> [RECORDS FOR THIS TASK]
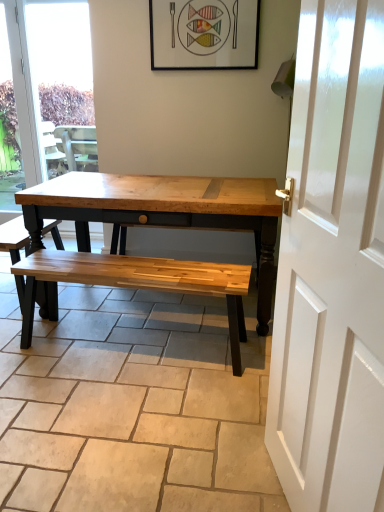
Question: Visually, is matte black picture frame at upper center positioned to the left or to the right of transparent glass window at upper left?

Choices:
 (A) left
 (B) right

Answer: (B)

Question: Is matte black picture frame at upper center situated inside transparent glass window at upper left or outside?

Choices:
 (A) inside
 (B) outside

Answer: (B)

Question: Which of these objects is positioned closest to the natural wood bench at center?

Choices:
 (A) transparent glass window at upper left
 (B) matte black picture frame at upper center
 (C) wooden bench at center

Answer: (C)

Question: Considering the real-world distances, which object is farthest from the transparent glass window at upper left?

Choices:
 (A) matte black picture frame at upper center
 (B) wooden bench at center
 (C) natural wood bench at center

Answer: (C)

> [YOUR ASSIGNMENT] Can you write out the items word for word, from their very beginning through the line that contains "(C) wooden bench at center", with that line included and the pictures left out?

> [ANSWER]
Question: Visually, is matte black picture frame at upper center positioned to the left or to the right of transparent glass window at upper left?

Choices:
 (A) left
 (B) right

Answer: (B)

Question: Is matte black picture frame at upper center situated inside transparent glass window at upper left or outside?

Choices:
 (A) inside
 (B) outside

Answer: (B)

Question: Which of these objects is positioned closest to the natural wood bench at center?

Choices:
 (A) transparent glass window at upper left
 (B) matte black picture frame at upper center
 (C) wooden bench at center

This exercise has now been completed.